-------- INFORMATION SUPPLIED

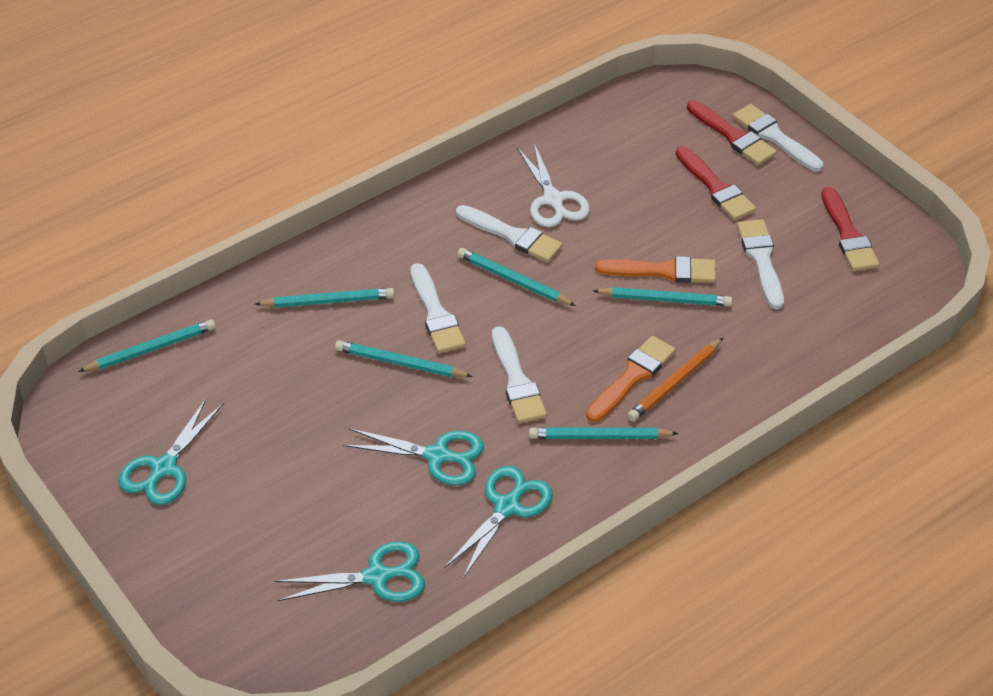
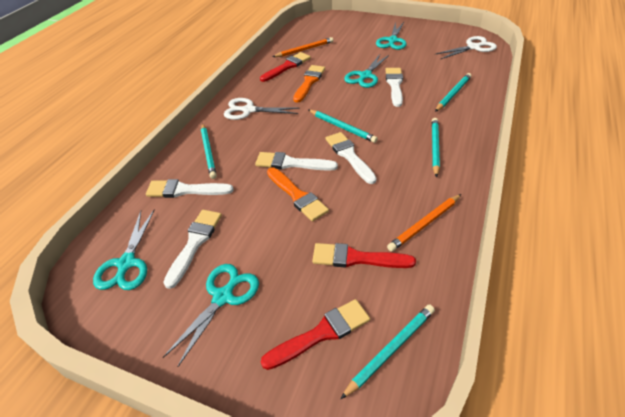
orange pencil: 1 -> 2
turquoise pencil: 6 -> 5
white scissors: 1 -> 2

----------------

• WHAT TO WORK ON:
Everything in the preceding material must be transcribed exactly, except the images.

• RESPONSE TO THIS TASK:
orange pencil: 1 -> 2
turquoise pencil: 6 -> 5
white scissors: 1 -> 2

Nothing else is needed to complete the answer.